Data: Begin
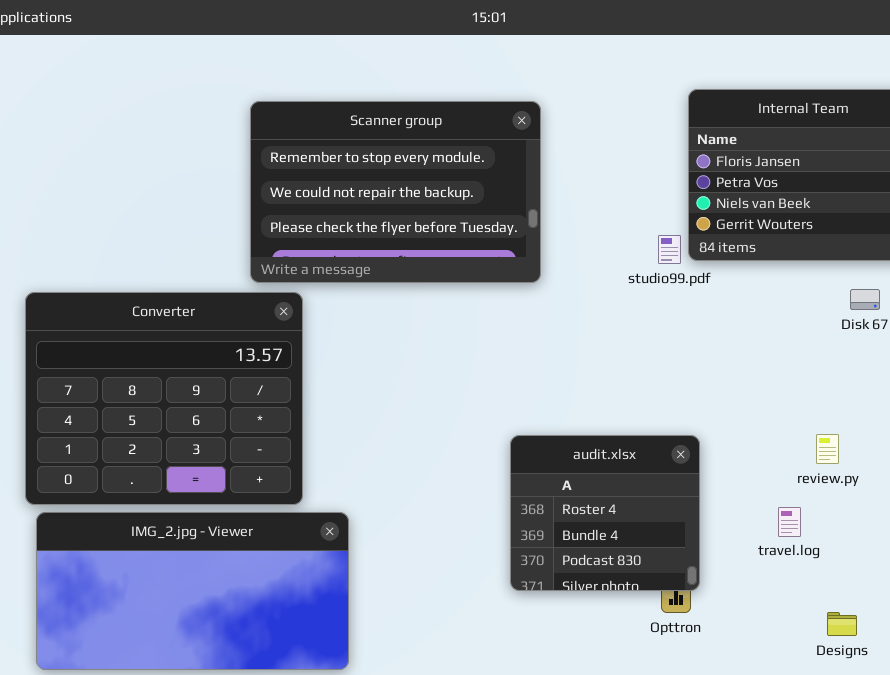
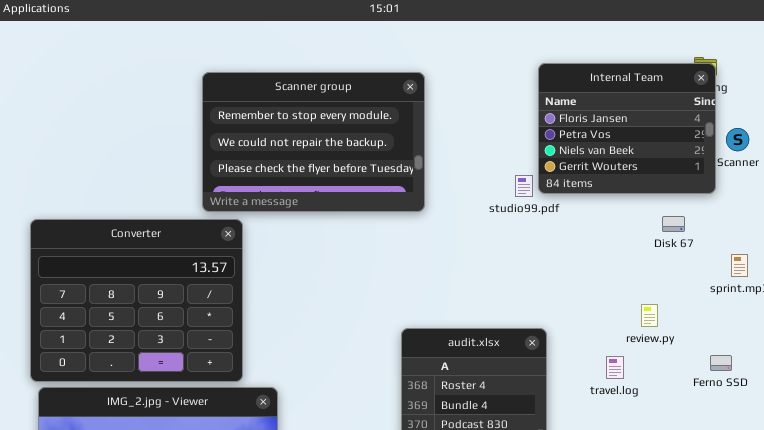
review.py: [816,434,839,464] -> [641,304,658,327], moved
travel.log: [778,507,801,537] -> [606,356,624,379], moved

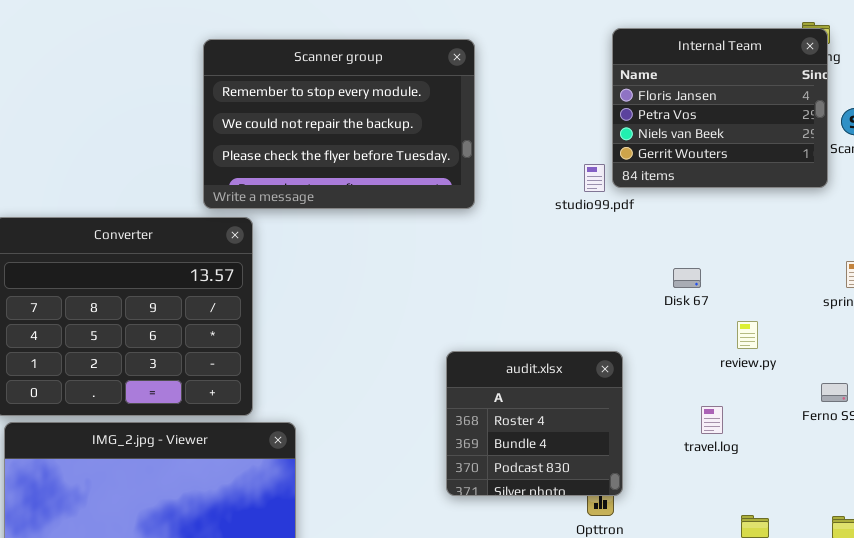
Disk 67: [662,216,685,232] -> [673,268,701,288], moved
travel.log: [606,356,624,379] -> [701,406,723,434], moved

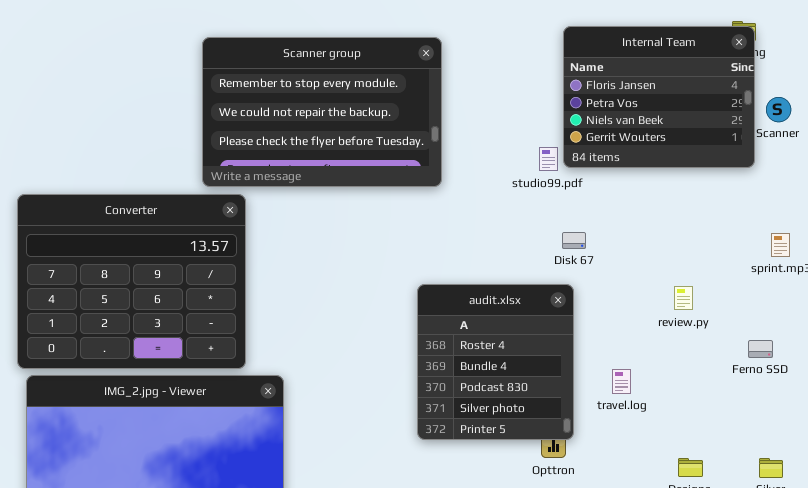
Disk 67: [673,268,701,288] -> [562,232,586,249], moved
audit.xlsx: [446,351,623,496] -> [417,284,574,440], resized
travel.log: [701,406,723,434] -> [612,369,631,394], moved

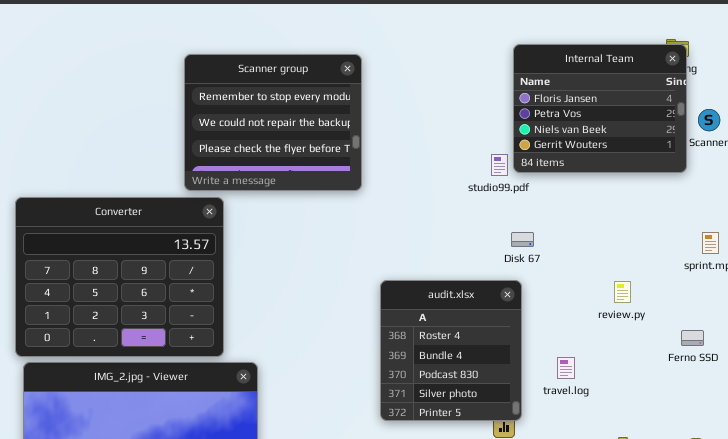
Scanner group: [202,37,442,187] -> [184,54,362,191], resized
Data: End
Data: Begin
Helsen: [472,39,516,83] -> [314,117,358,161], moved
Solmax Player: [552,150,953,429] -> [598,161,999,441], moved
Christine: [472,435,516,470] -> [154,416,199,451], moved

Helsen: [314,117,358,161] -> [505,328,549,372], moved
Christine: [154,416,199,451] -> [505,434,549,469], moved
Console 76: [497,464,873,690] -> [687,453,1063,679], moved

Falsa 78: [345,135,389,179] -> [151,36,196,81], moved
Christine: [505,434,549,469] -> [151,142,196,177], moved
Data: End
Data: Begin
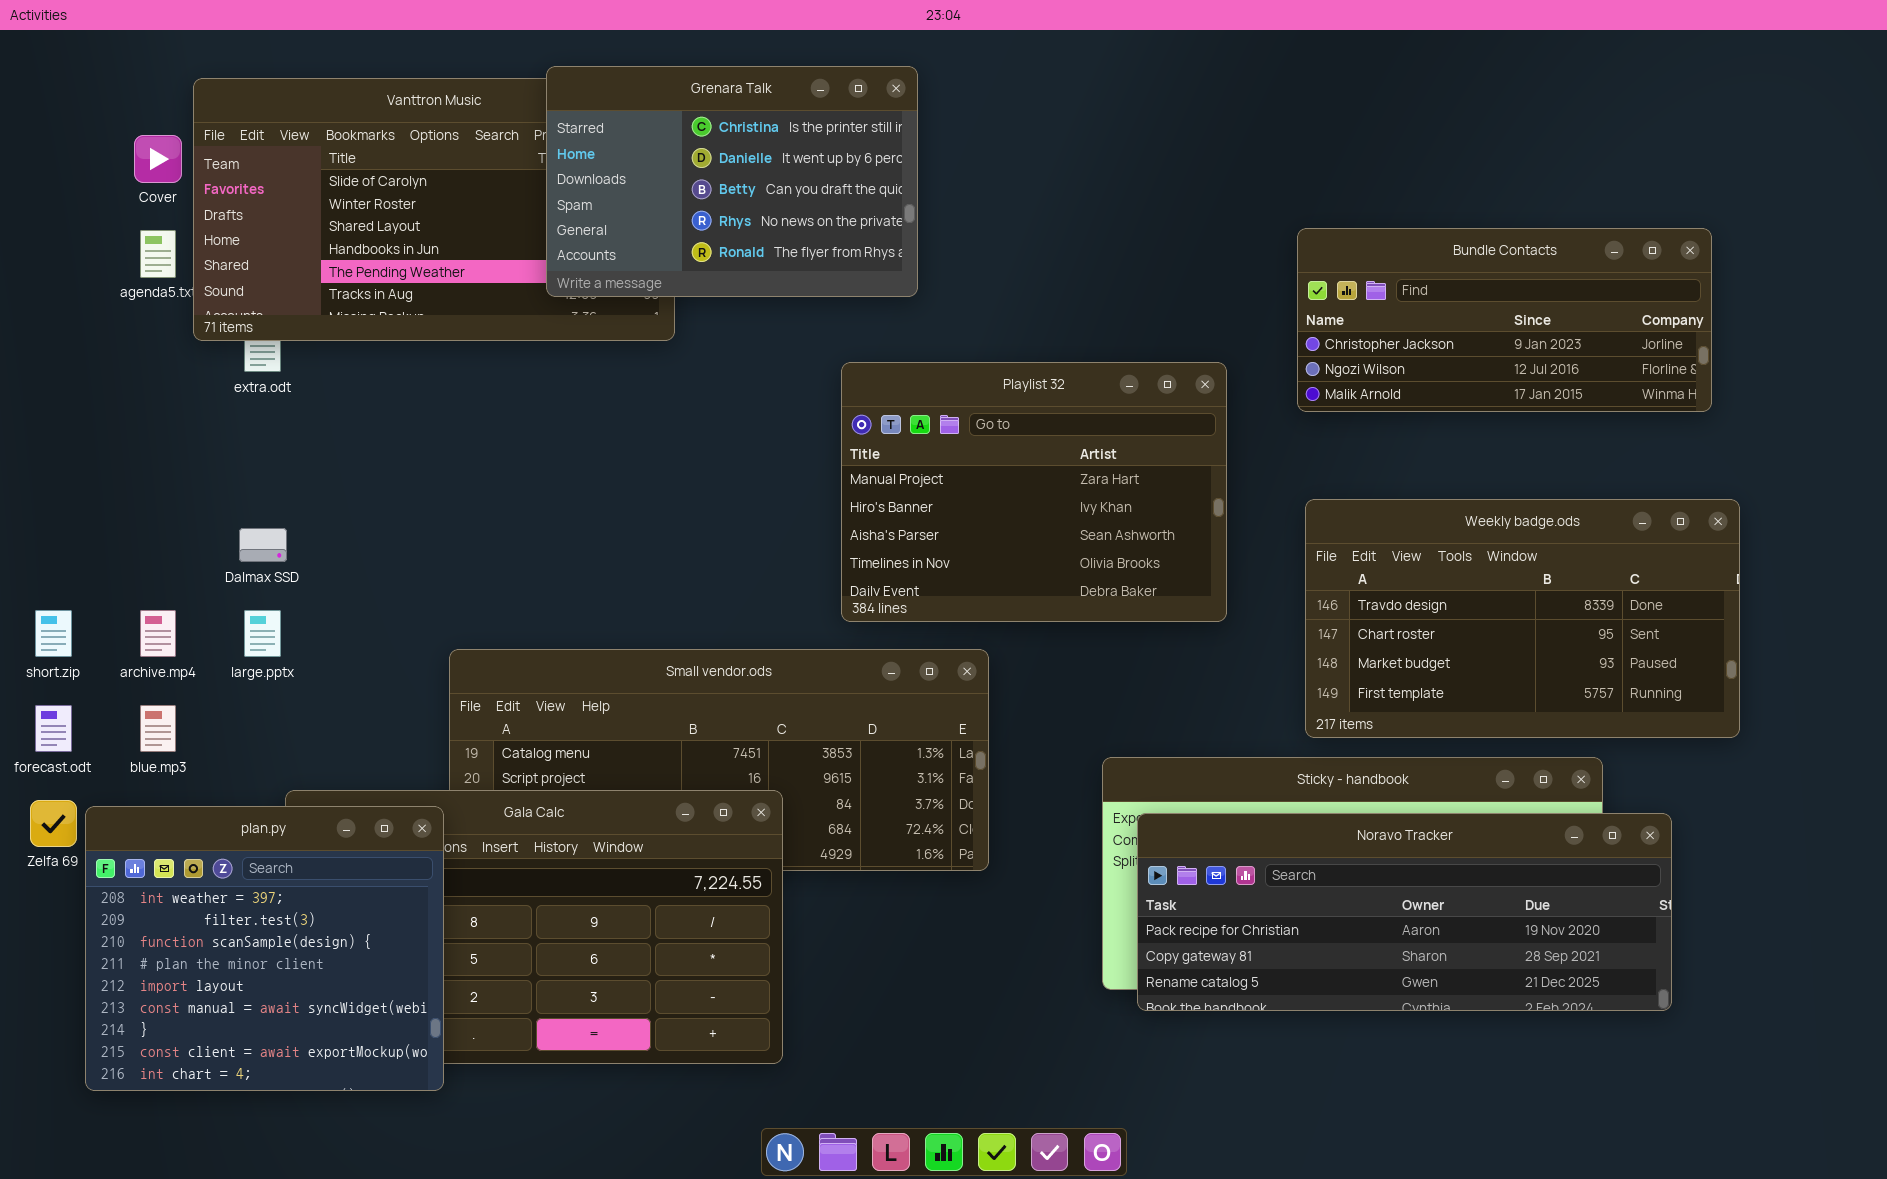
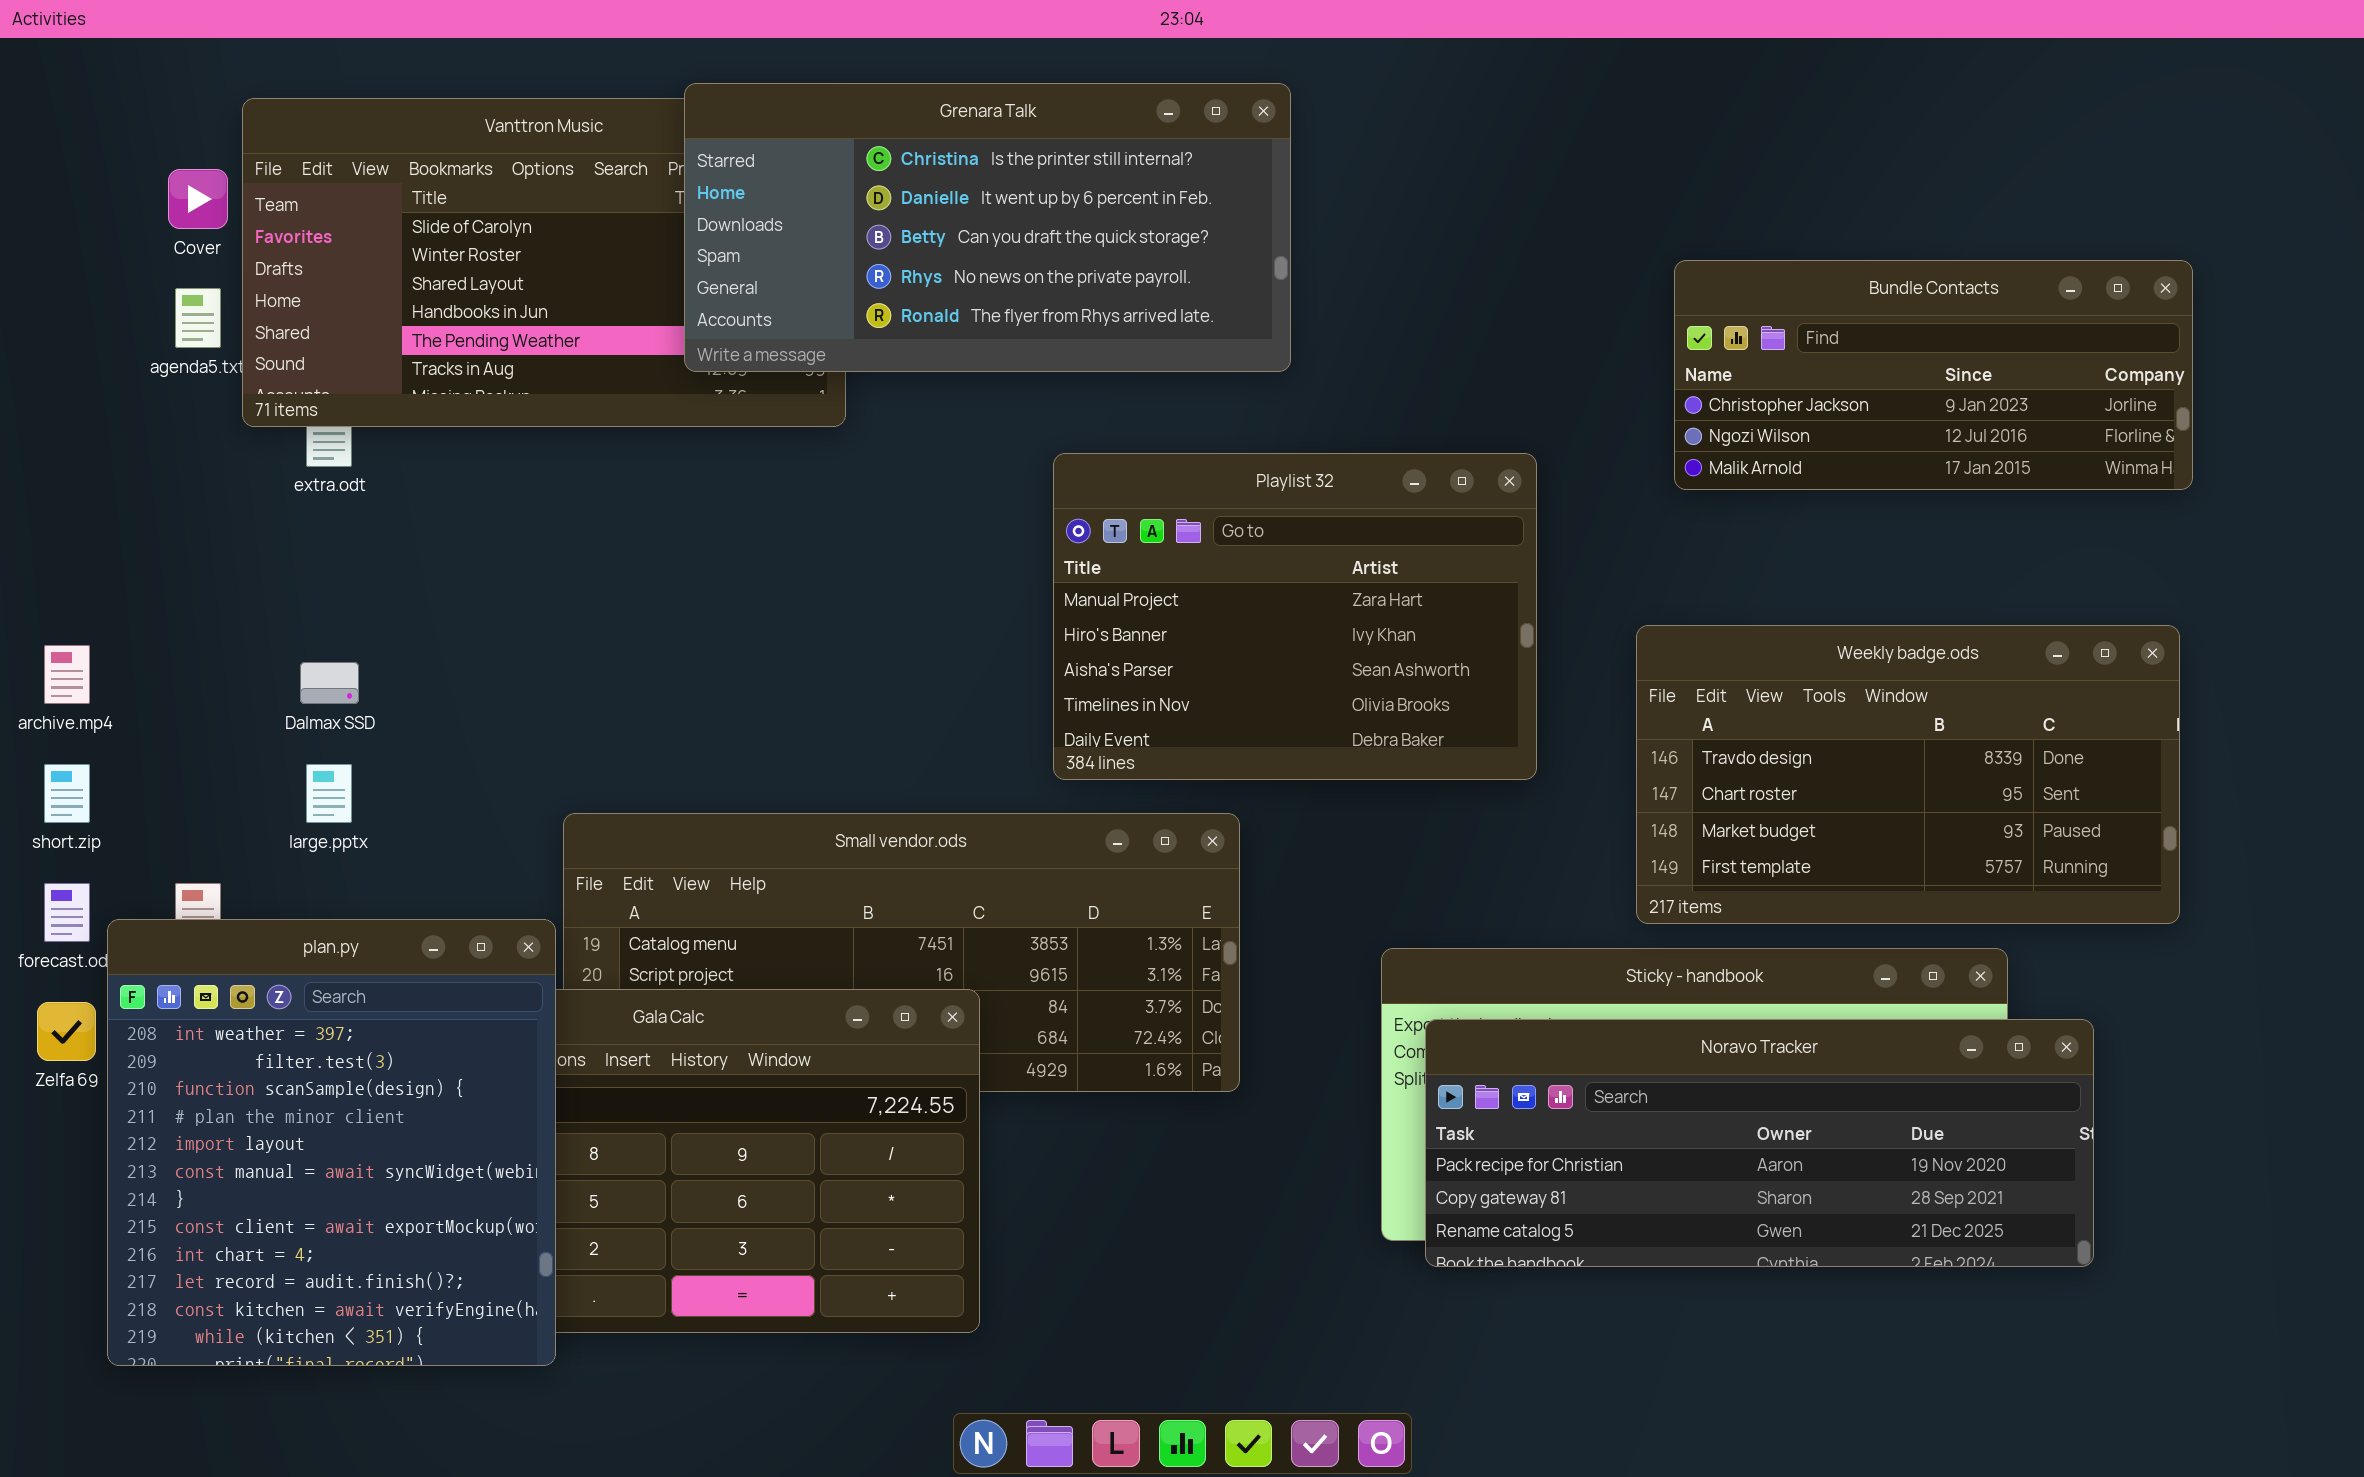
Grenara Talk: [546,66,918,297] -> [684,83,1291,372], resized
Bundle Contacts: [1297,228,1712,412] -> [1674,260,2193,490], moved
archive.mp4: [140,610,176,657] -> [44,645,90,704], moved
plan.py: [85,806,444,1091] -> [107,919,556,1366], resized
Data: End
An exact copy of the lines above, from the one containing "Console 76: [497,464,873,690]" down to the one containing "Christine: [505,434,549,469] ->" and including both, is the whole answer; retype it and nothing else.

• Answer to the problem
Console 76: [497,464,873,690] -> [687,453,1063,679], moved

Falsa 78: [345,135,389,179] -> [151,36,196,81], moved
Christine: [505,434,549,469] -> [151,142,196,177], moved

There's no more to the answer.